WHAT YOU ARE ASKED TO DO: Can you pick out every line in the listing below that contains the string "object" and copy each one in full? Matching is case-sensitive.

DATASET RECORDS:
★ ★ ★ ★ ★ ★ ★

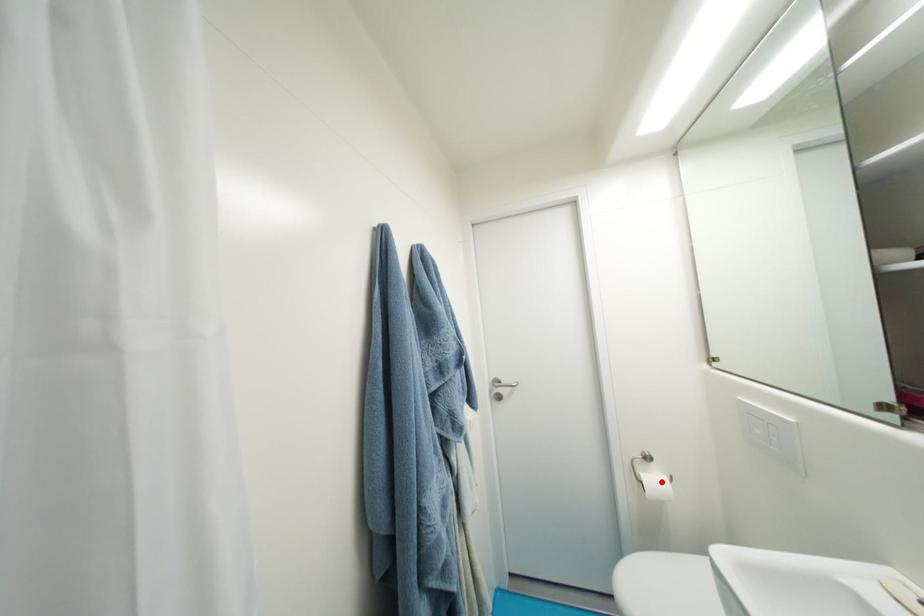
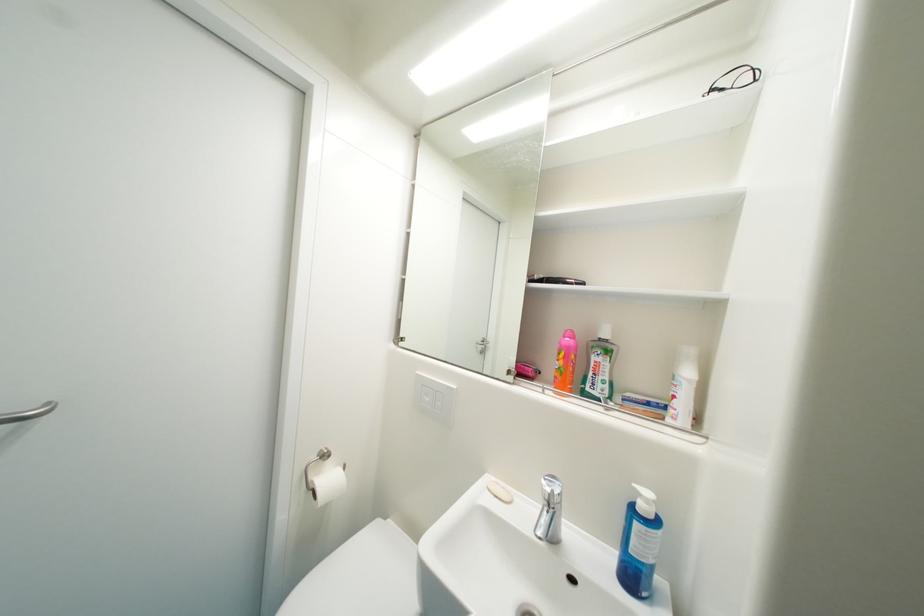
Find the pixel in the second image that matches the highlighted location in the first image.

(337, 482)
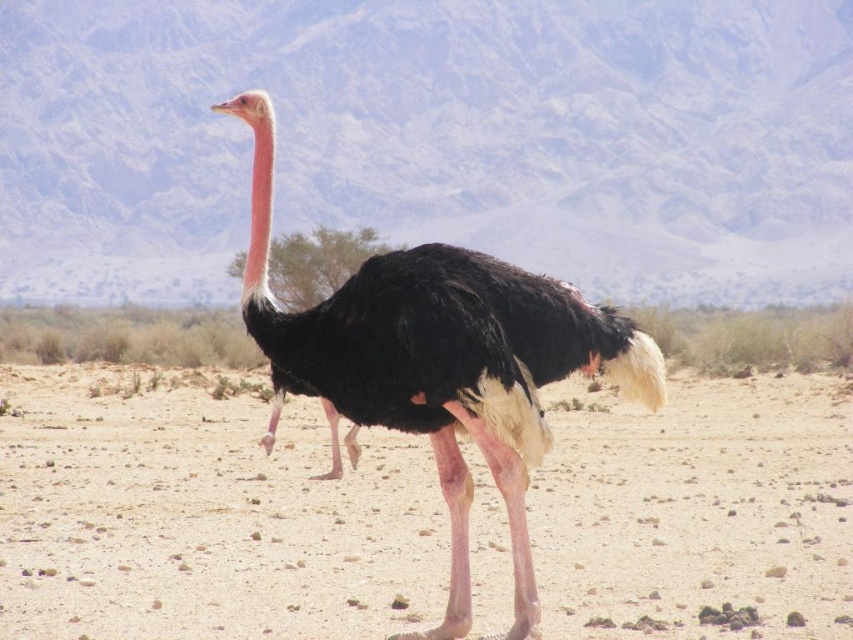
You are an ornithologist observing the black feathered ostrich at center and the white matte head at center. Which object is positioned higher in the image?

The white matte head at center is positioned higher in the image because the black feathered ostrich at center is located below it.

Based on the photo, you are an archaeologist searching for artifacts in the desert. You notice the brown sandy dirt at center and the black feathered ostrich at center. Which object is located to the right of the other?

The brown sandy dirt at center is positioned on the left side of black feathered ostrich at center, so the black feathered ostrich at center is to the right of the brown sandy dirt at center.

You are an archaeologist holding a metal detector that has a maximum range of 8 meters. You are currently standing on the brown sandy dirt at center and want to scan the white matte head at center. Can your metal detector reach that location?

The distance between the brown sandy dirt at center and the white matte head at center is 8.75 meters, which exceeds the metal detector range of 8 meters. Therefore, the metal detector cannot reach the white matte head at center.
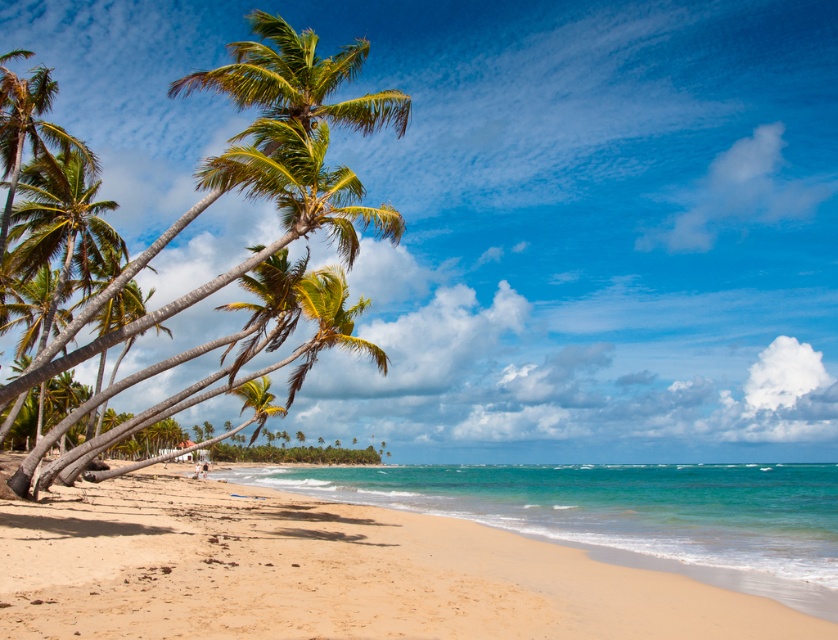
You are standing on the tropical beach and want to walk from your current position to the point marked as point (516, 573). There is an obstacle at point (270, 396). Will you encounter the obstacle before reaching your destination?

Point (516, 573) is in front of point (270, 396), so you will reach the destination before encountering the obstacle.

You are planning to set up a small tent on the sandy beach at lower left and the green leafy palm tree at center. Which location has enough space to accommodate the tent without needing to remove any natural features?

The sandy beach at lower left is bigger than the green leafy palm tree at center, so the sandy beach at lower left has enough space to accommodate the tent without needing to remove any natural features.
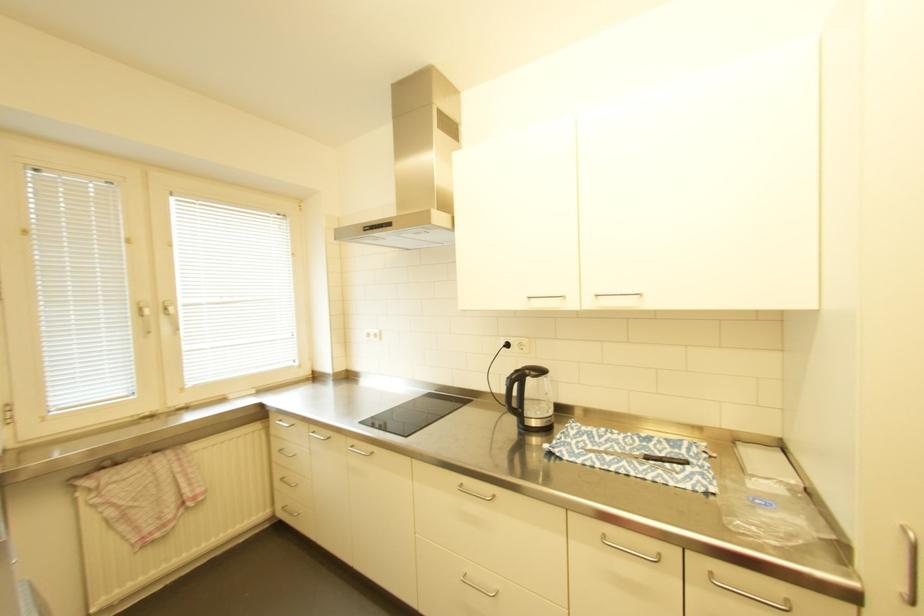
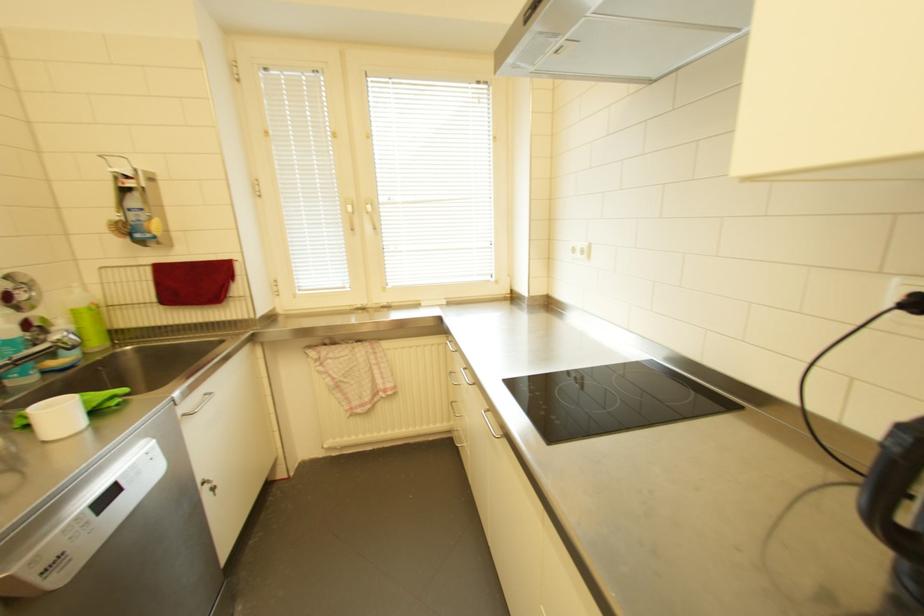
Question: The images are taken continuously from a first-person perspective. In which direction is your viewpoint rotating?

Choices:
 (A) Left
 (B) Right
 (C) Up
 (D) Down

Answer: (A)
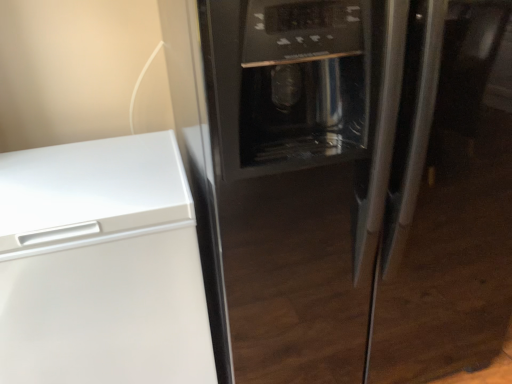
Question: Considering their positions, is white matte freezer at left located in front of or behind black glass refrigerator at center?

Choices:
 (A) behind
 (B) front

Answer: (A)

Question: Looking at their shapes, would you say white matte freezer at left is wider or thinner than black glass refrigerator at center?

Choices:
 (A) thin
 (B) wide

Answer: (A)

Question: In terms of size, does white matte freezer at left appear bigger or smaller than black glass refrigerator at center?

Choices:
 (A) small
 (B) big

Answer: (A)

Question: Is point (347, 59) positioned closer to the camera than point (172, 362)?

Choices:
 (A) farther
 (B) closer

Answer: (B)

Question: Considering the positions of black glass refrigerator at center and white matte freezer at left in the image, is black glass refrigerator at center bigger or smaller than white matte freezer at left?

Choices:
 (A) big
 (B) small

Answer: (A)

Question: From a real-world perspective, is black glass refrigerator at center positioned above or below white matte freezer at left?

Choices:
 (A) above
 (B) below

Answer: (A)

Question: Relative to white matte freezer at left, is black glass refrigerator at center in front or behind?

Choices:
 (A) behind
 (B) front

Answer: (B)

★ ★ ★ ★ ★ ★ ★

RESULT OF THE TASK:
You are an ornithologist observing the black feathered ostrich at center and the white matte head at center. Which object is positioned higher in the image?
Based on the photo, you are an archaeologist searching for artifacts in the desert. You notice the brown sandy dirt at center and the black feathered ostrich at center. Which object is located to the right of the other?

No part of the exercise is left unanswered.